▸ Data provided:
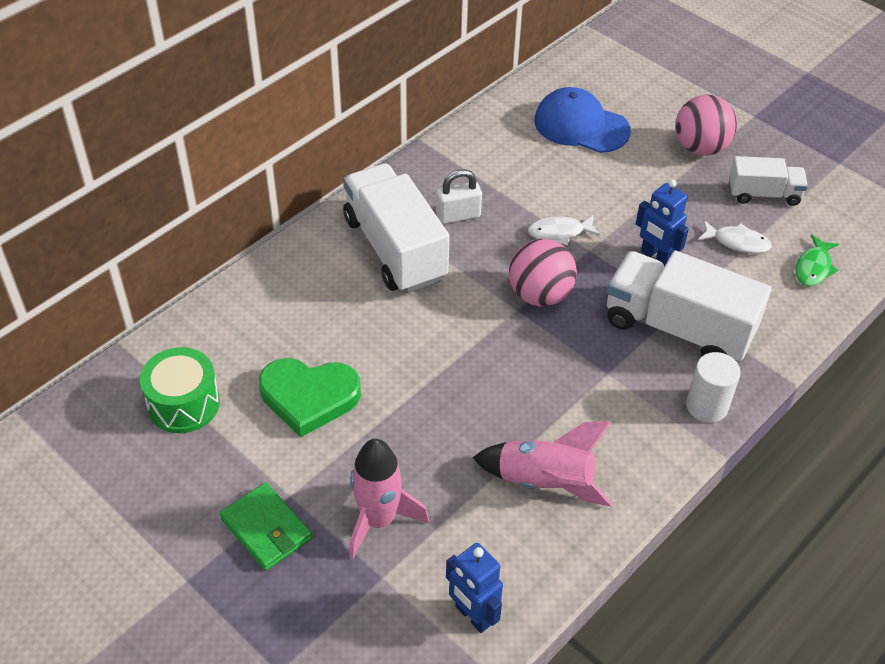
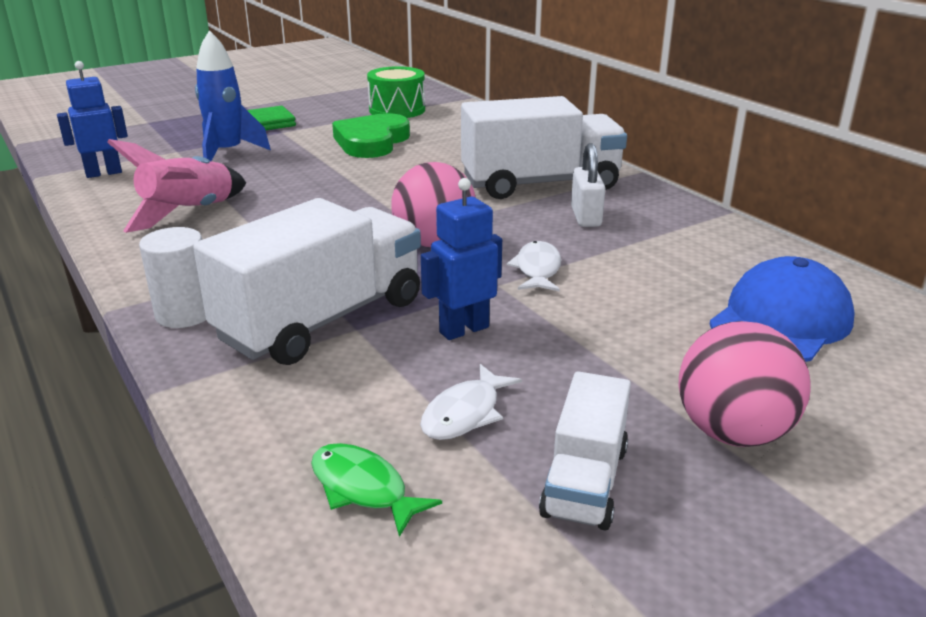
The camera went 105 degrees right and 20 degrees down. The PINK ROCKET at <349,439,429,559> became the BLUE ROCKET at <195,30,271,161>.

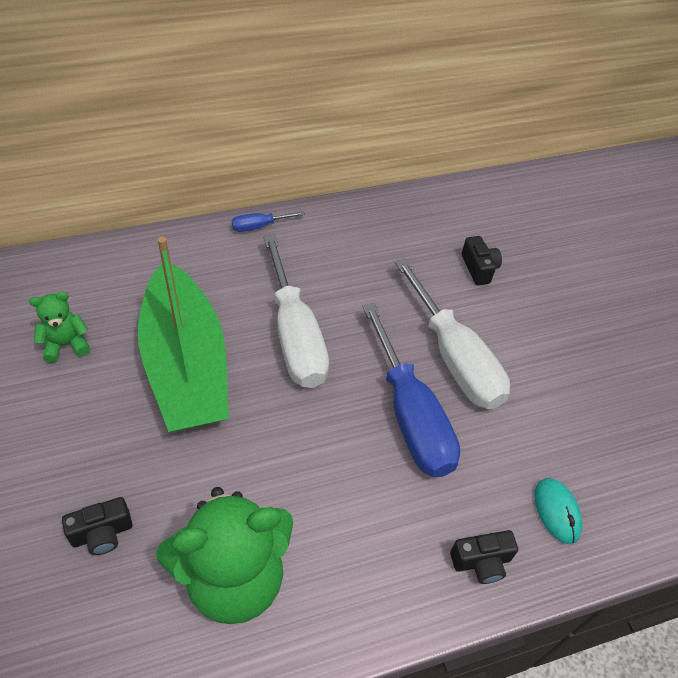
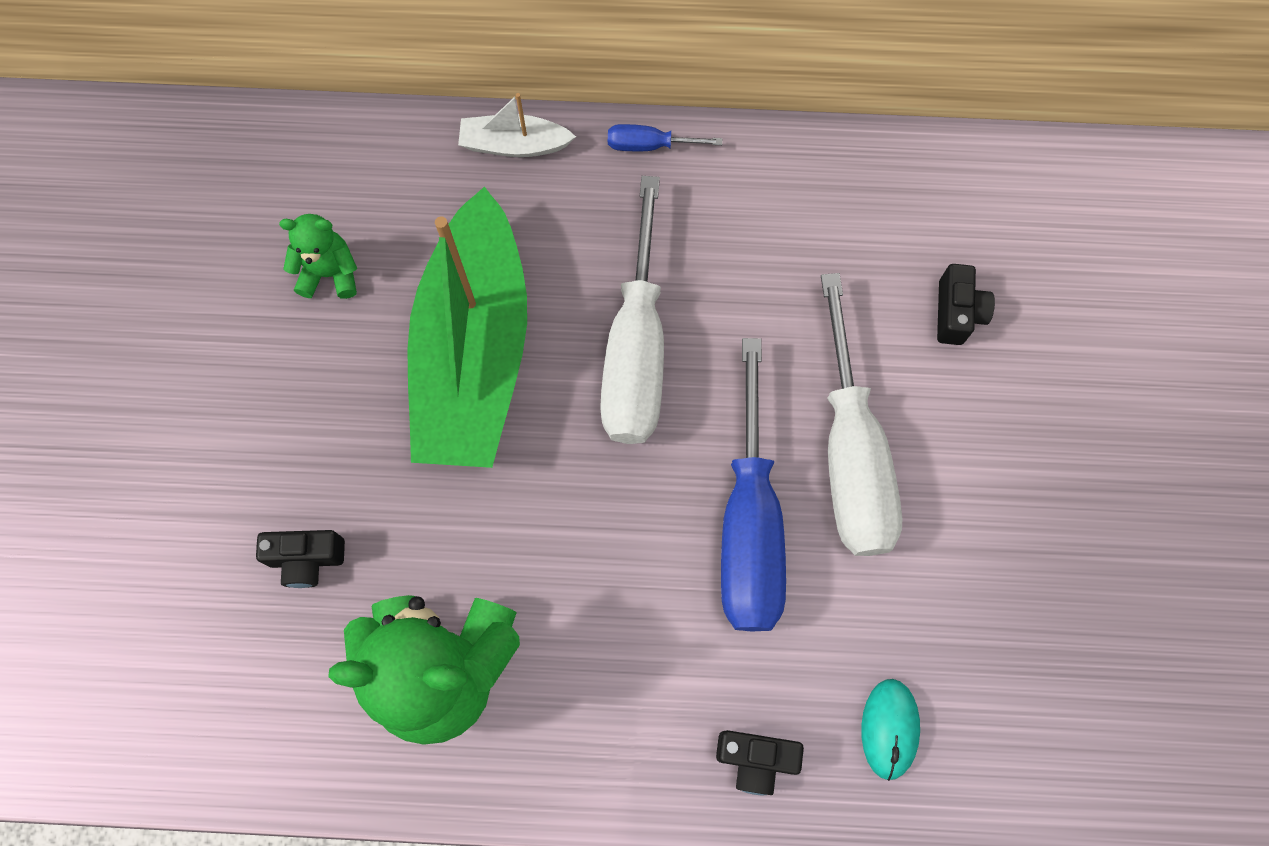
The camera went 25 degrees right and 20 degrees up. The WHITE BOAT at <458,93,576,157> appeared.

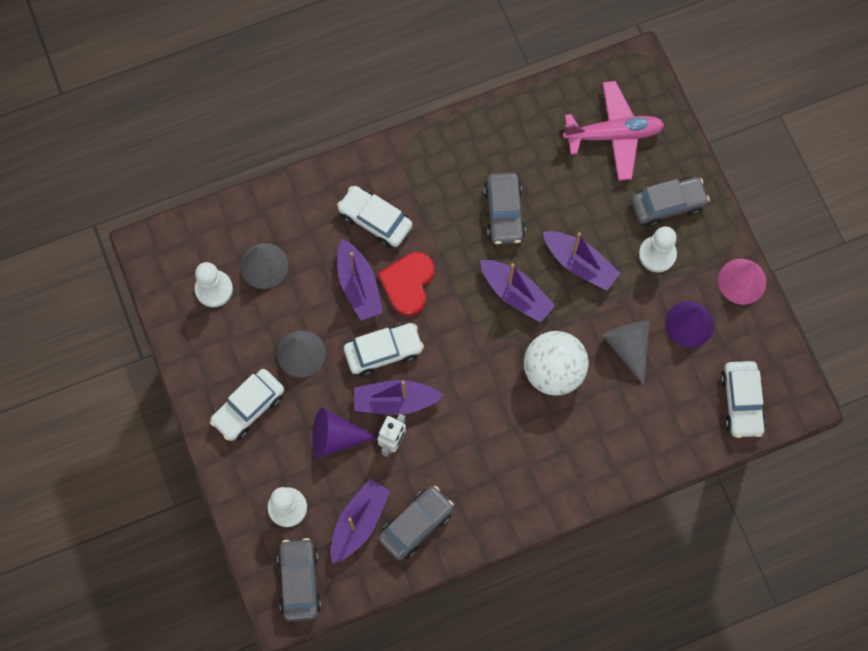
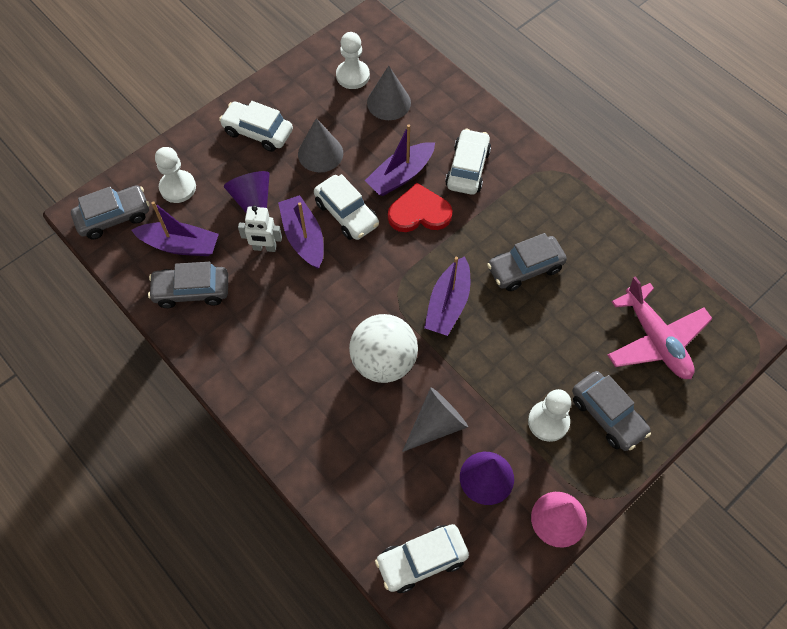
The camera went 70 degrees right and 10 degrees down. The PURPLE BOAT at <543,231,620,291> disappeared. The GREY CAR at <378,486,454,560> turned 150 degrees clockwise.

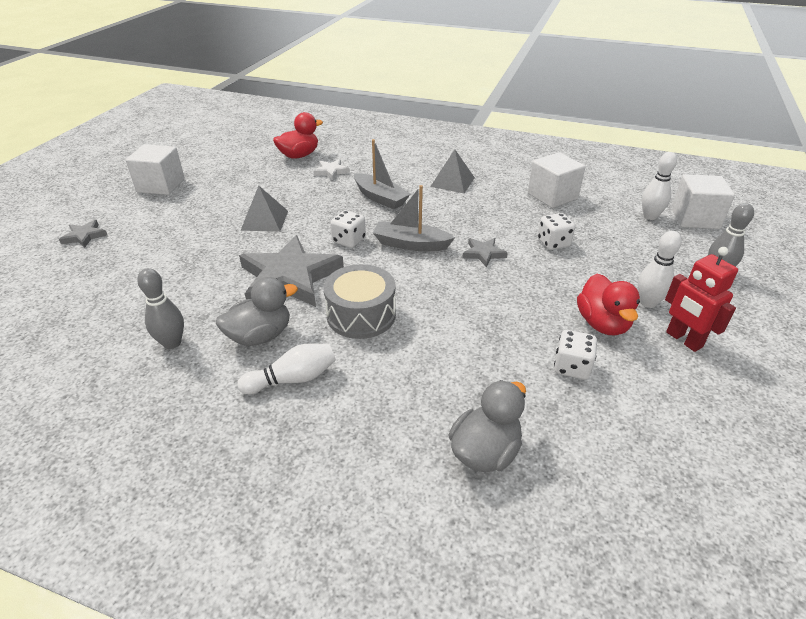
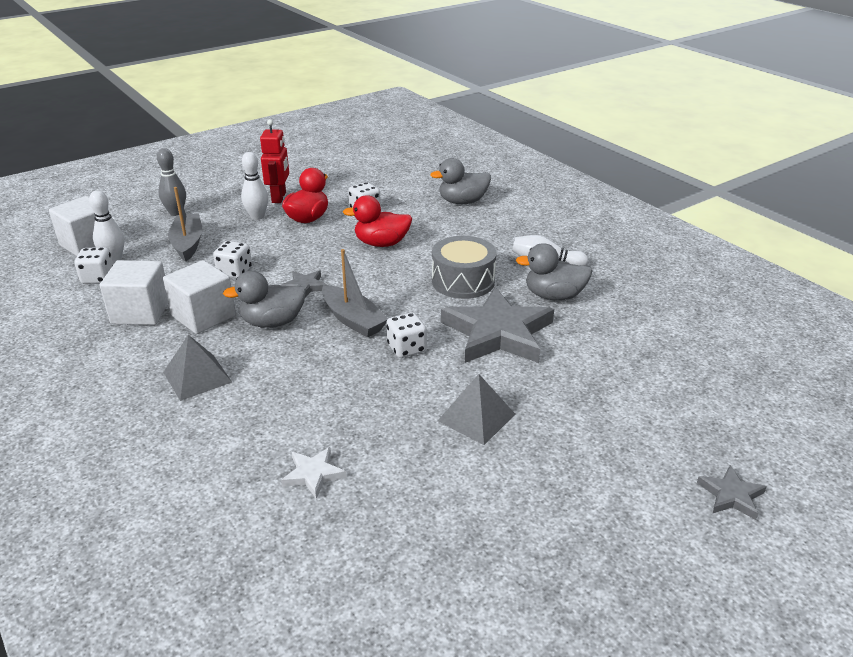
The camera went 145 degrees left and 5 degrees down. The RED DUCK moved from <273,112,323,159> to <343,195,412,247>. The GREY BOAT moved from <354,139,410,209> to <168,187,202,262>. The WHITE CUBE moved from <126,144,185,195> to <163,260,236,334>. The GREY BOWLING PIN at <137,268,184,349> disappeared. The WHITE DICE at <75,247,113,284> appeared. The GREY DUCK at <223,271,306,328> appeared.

▸ Problem: Print out the complete listing above exactly, dropping each image.

▸ Output:
The camera went 105 degrees right and 20 degrees down. The PINK ROCKET at <349,439,429,559> became the BLUE ROCKET at <195,30,271,161>.

The camera went 25 degrees right and 20 degrees up. The WHITE BOAT at <458,93,576,157> appeared.

The camera went 70 degrees right and 10 degrees down. The PURPLE BOAT at <543,231,620,291> disappeared. The GREY CAR at <378,486,454,560> turned 150 degrees clockwise.

The camera went 145 degrees left and 5 degrees down. The RED DUCK moved from <273,112,323,159> to <343,195,412,247>. The GREY BOAT moved from <354,139,410,209> to <168,187,202,262>. The WHITE CUBE moved from <126,144,185,195> to <163,260,236,334>. The GREY BOWLING PIN at <137,268,184,349> disappeared. The WHITE DICE at <75,247,113,284> appeared. The GREY DUCK at <223,271,306,328> appeared.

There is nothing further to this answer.